Exercise requirements.
Return all lines of the data in which the string "pink" occurs.

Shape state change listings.
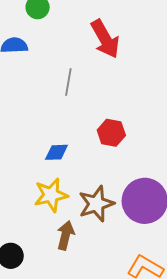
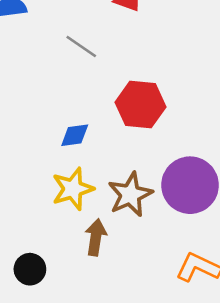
gray line: (68, 82) -> (81, 47), turned -60
red hexagon: (111, 133) -> (141, 105), size x1.4

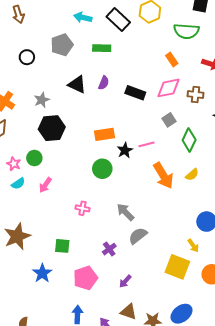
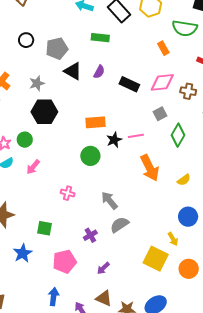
gray pentagon: (62, 45) -> (57, 48), moved
orange rectangle: (172, 59) -> (163, 48), moved
yellow semicircle: (192, 175) -> (184, 180), moved

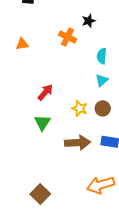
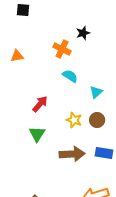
cyan semicircle: (102, 56) -> (70, 76), moved, turned 119

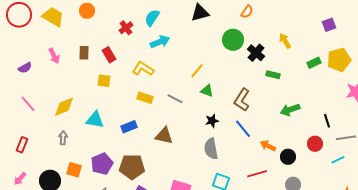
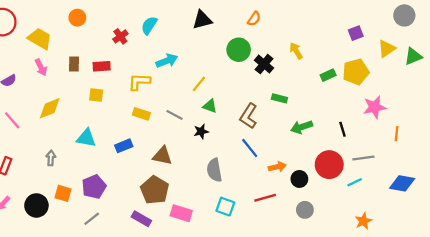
yellow trapezoid: (53, 17) -> (40, 39), moved
purple square: (329, 25) -> (356, 33), moved
cyan arrow: (160, 42) -> (167, 61), moved
red rectangle: (109, 55) -> (102, 66), turned -63
yellow L-shape: (143, 69) -> (139, 82), turned -30
green rectangle: (273, 75) -> (279, 98), moved
yellow diamond: (64, 107) -> (50, 108), moved
black star: (212, 121) -> (201, 131), moved
black line: (327, 121) -> (342, 129), moved
red circle: (315, 144) -> (329, 165), size x1.6
orange arrow: (268, 146) -> (277, 167), turned 140
brown pentagon: (132, 167) -> (155, 190), moved, turned 30

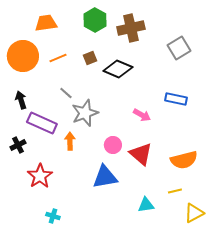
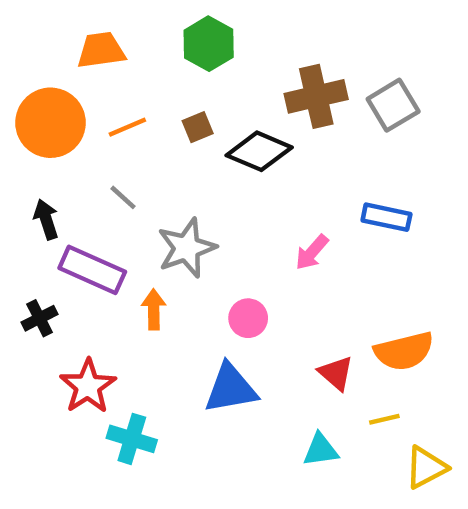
brown cross: (131, 28) -> (316, 96), moved
gray line: (66, 93) -> (123, 197), moved
pink arrow: (142, 115) -> (312, 252), turned 102
red triangle: (141, 154) -> (336, 373), moved, size x0.7
cyan cross: (53, 216) -> (132, 439), moved, size x1.5

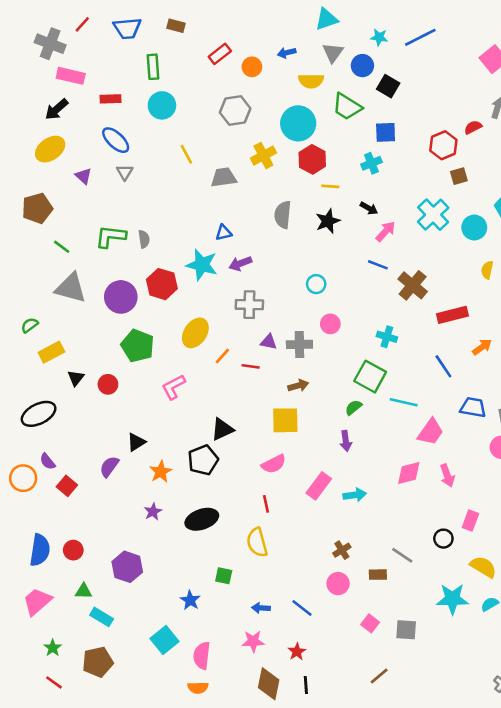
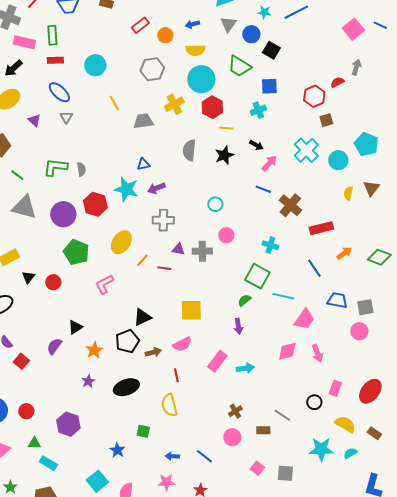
green rectangle: (153, 67) -> (52, 35), moved
yellow semicircle: (311, 81) -> (195, 50), moved
brown arrow: (298, 386) -> (153, 352), moved

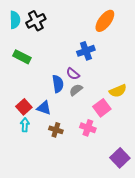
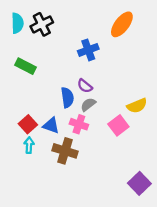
blue cross: (86, 51) -> (88, 50), moved
pink cross: (88, 128) -> (79, 124), moved
brown cross: (56, 130) -> (65, 151), size x1.5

Expected answer.
pink arrow: (142, 115) -> (312, 252), turned 102
pink cross: (88, 128) -> (79, 124), moved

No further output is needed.